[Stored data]
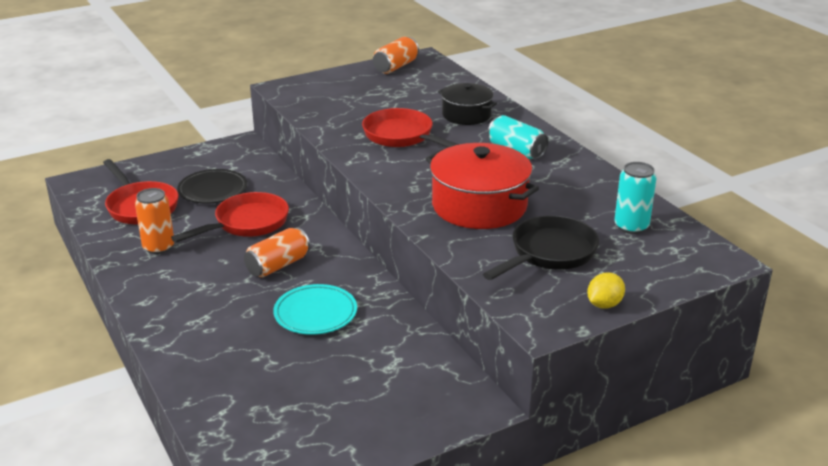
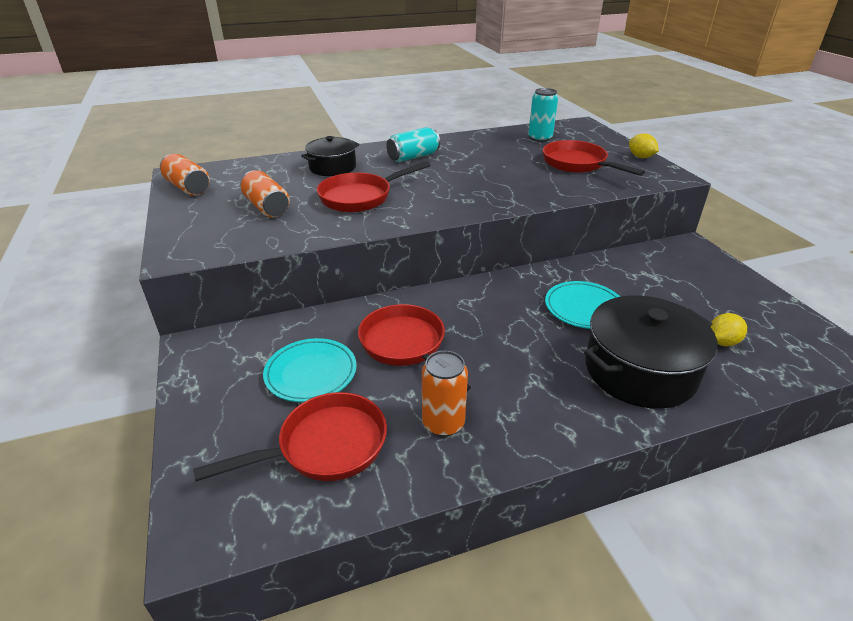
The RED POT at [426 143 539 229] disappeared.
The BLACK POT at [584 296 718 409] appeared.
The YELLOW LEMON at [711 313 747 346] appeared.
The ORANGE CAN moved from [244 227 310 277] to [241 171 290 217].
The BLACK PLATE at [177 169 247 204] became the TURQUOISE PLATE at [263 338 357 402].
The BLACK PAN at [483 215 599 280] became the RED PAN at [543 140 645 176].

• The problem: Write out exactly the lines from the one containing "The BLACK POT at [584 296 718 409] appeared." through the end of the data, both included. Add nothing else.

• Task solution:
The BLACK POT at [584 296 718 409] appeared.
The YELLOW LEMON at [711 313 747 346] appeared.
The ORANGE CAN moved from [244 227 310 277] to [241 171 290 217].
The BLACK PLATE at [177 169 247 204] became the TURQUOISE PLATE at [263 338 357 402].
The BLACK PAN at [483 215 599 280] became the RED PAN at [543 140 645 176].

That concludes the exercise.